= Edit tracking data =
BEGIN
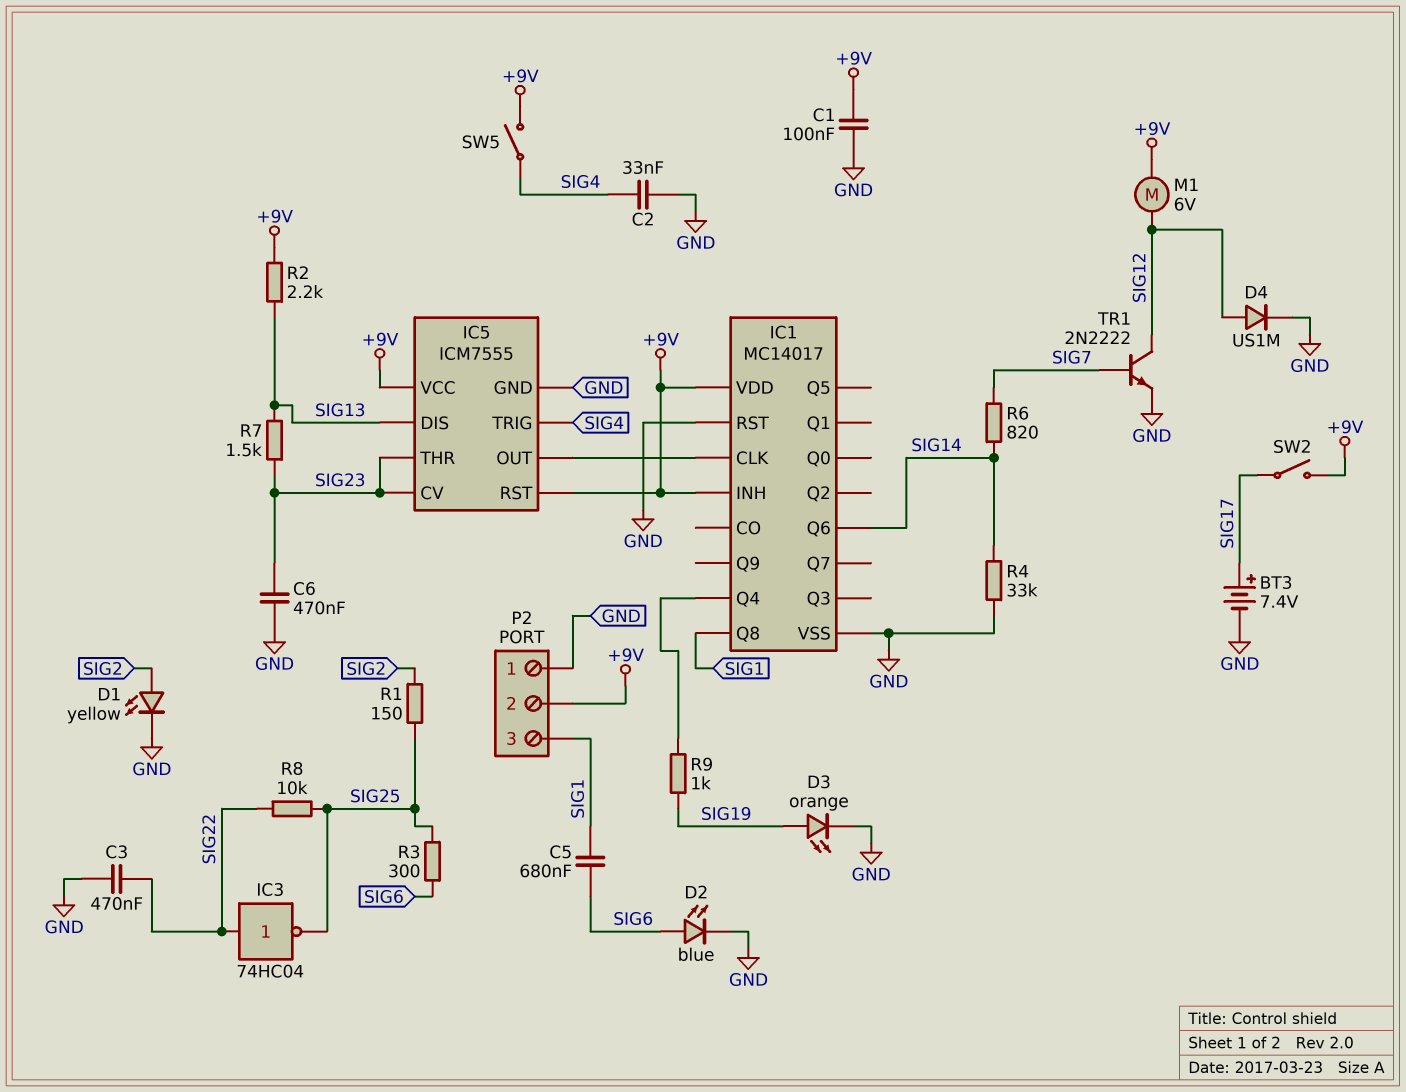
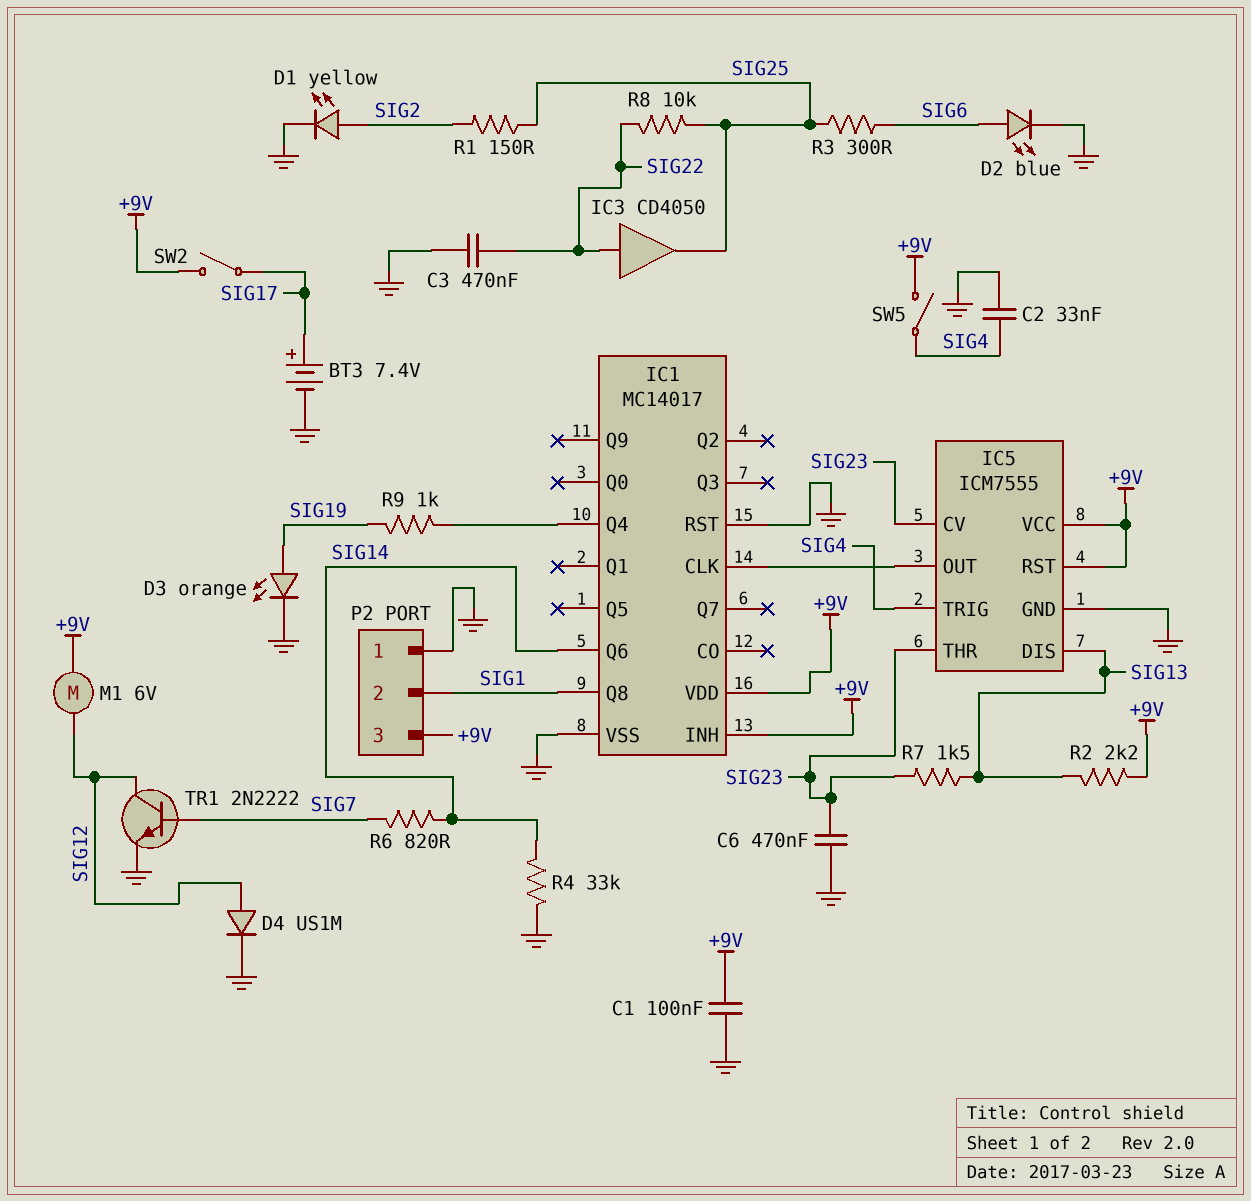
C5: 680nF (SIG1, SIG6) -> none
IC3: NOT 74HC04 (in SIG22, out SIG25) -> buffer CD4050 (in SIG22, out SIG25)
P2 pin 2: +9V -> SIG1
P2 pin 3: SIG1 -> +9V

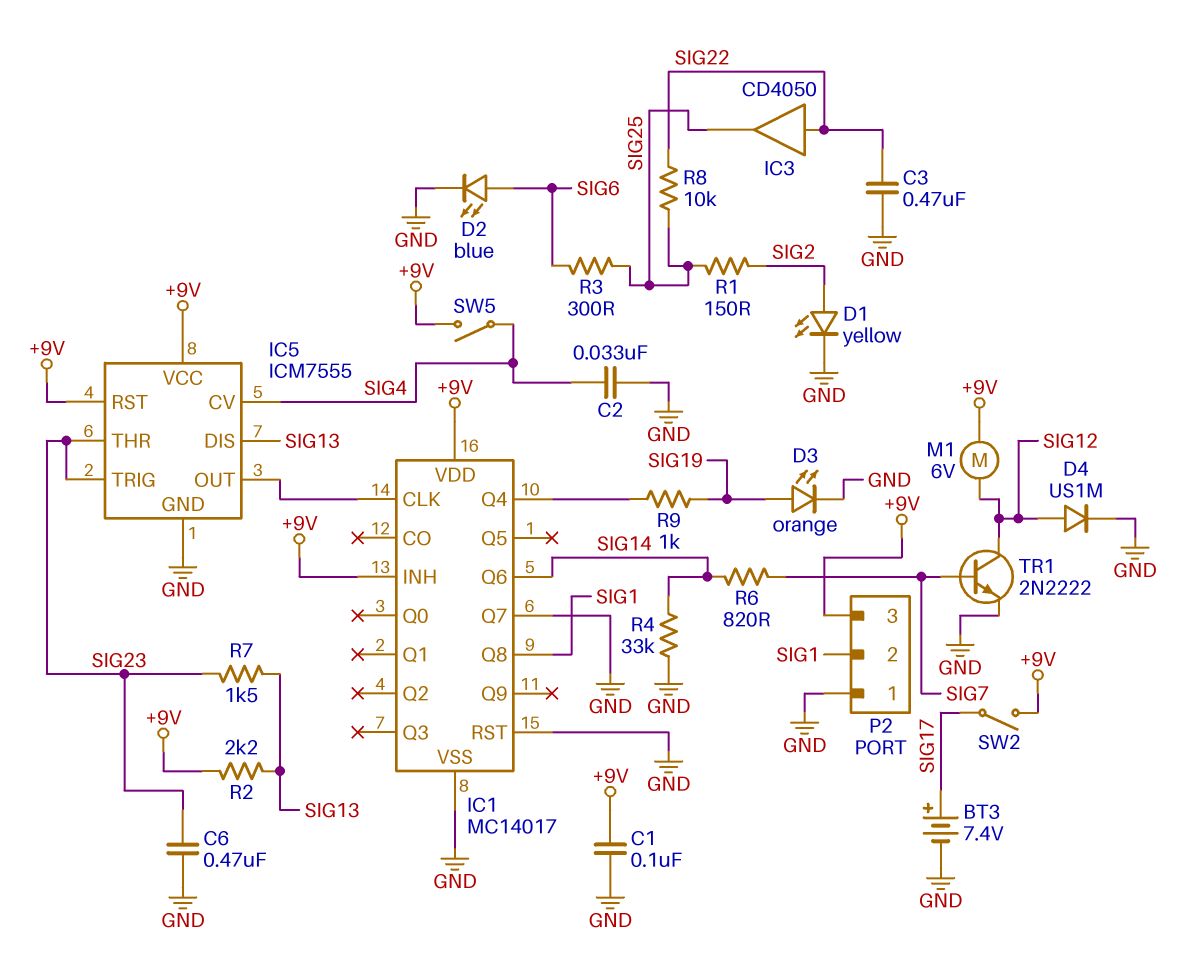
IC1 pin Q7: none -> GND
IC5 pin CV: SIG23 -> SIG4
IC5 pin TRIG: SIG4 -> SIG23

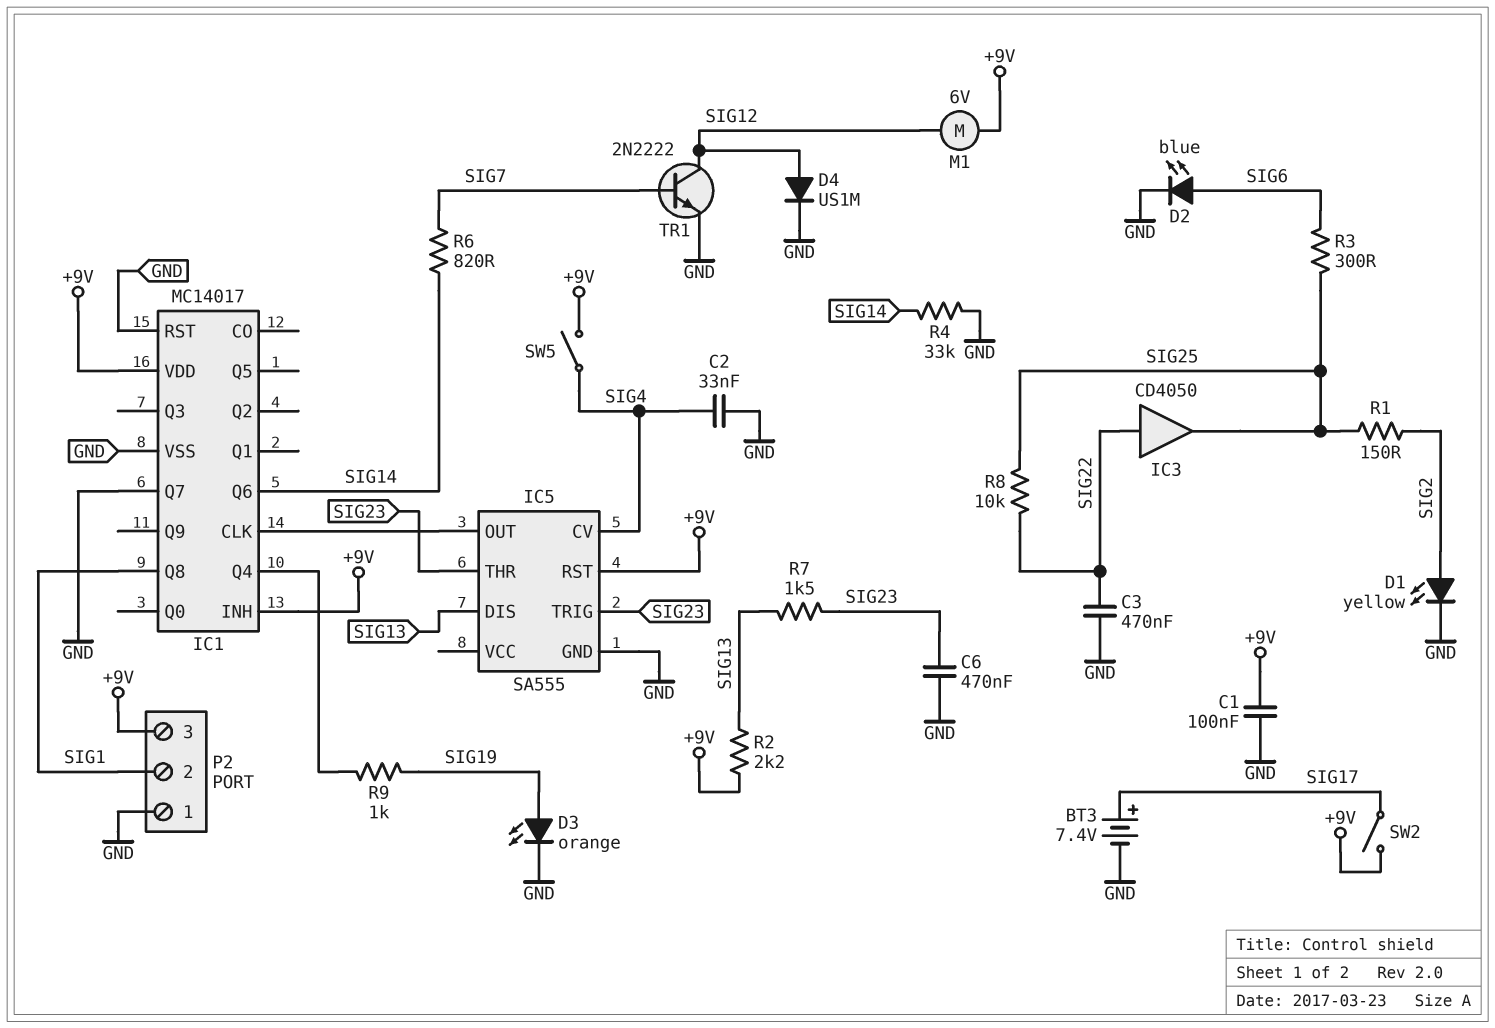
IC5: ICM7555 -> SA555
IC5 pin VCC: +9V -> none

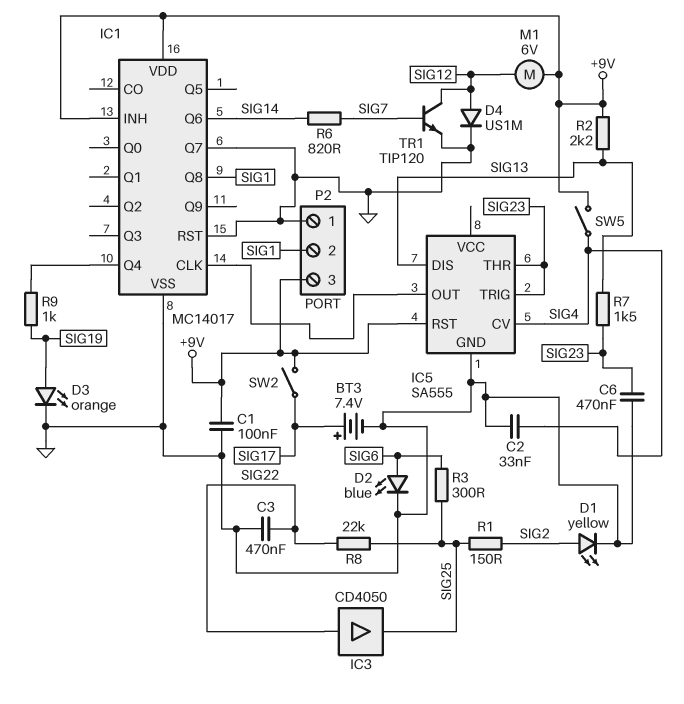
R4: 33k (GND, SIG14) -> none
R8: 10k (SIG22, SIG25) -> 22k (SIG22, SIG25)
TR1: NPN 2N2222 (B SIG7, C SIG12, E GND) -> NPN TIP120 (B SIG7, C SIG12, E GND)

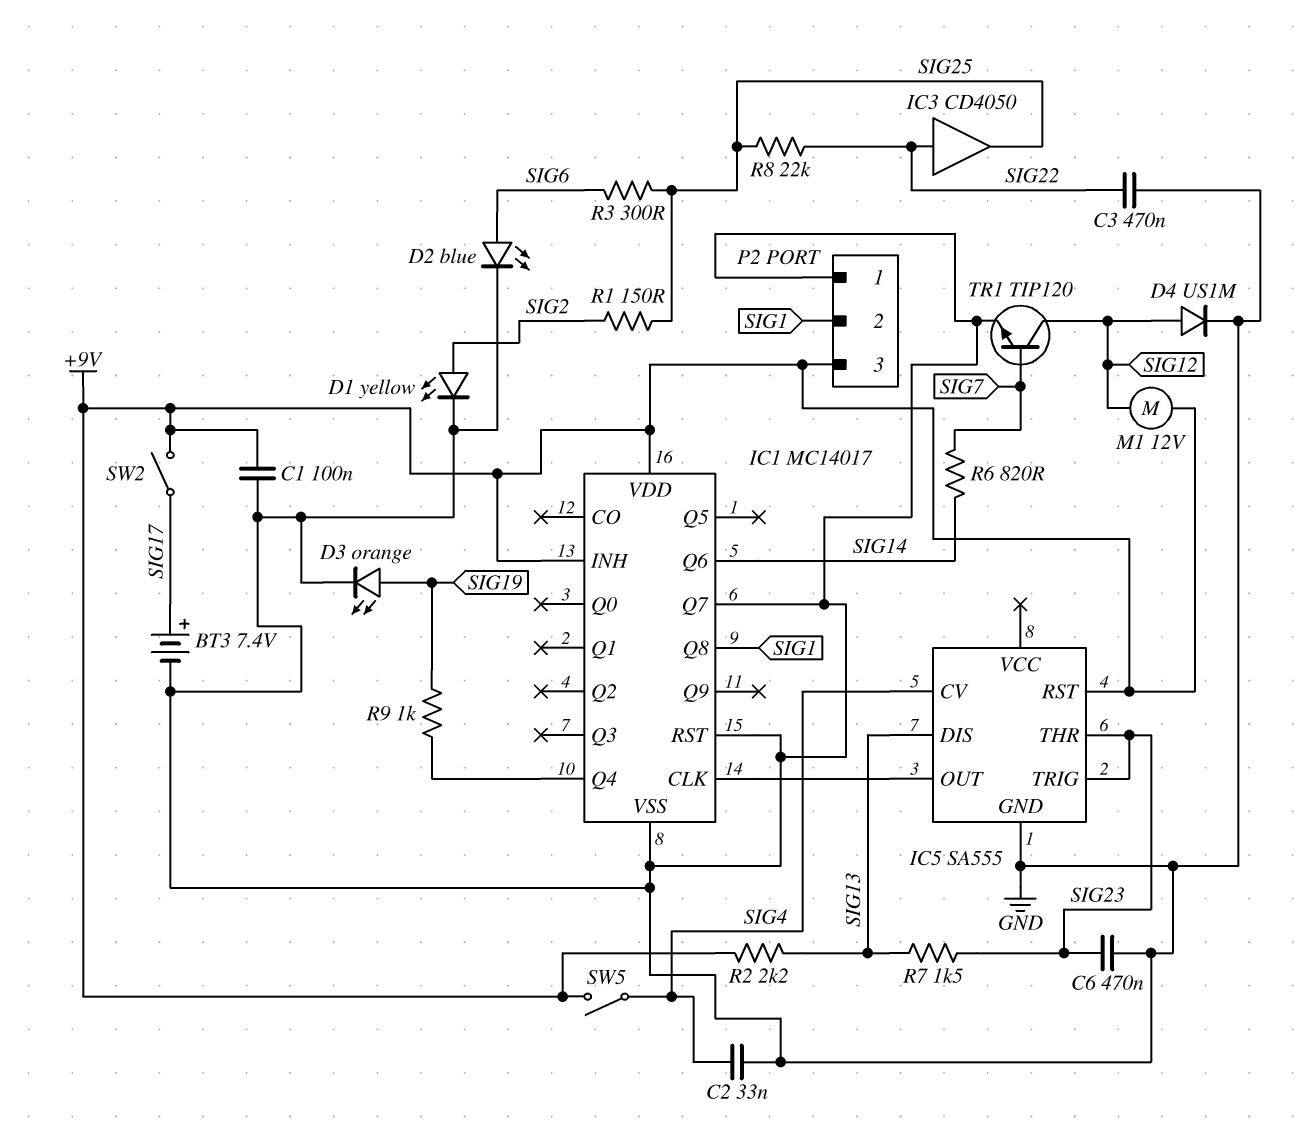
M1: motor 6V (+9V, SIG12) -> motor 12V (+9V, SIG12)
END
= Requirement =
Output the number of lines in the records above that contain the string "none", and no other text.

= Task output =
4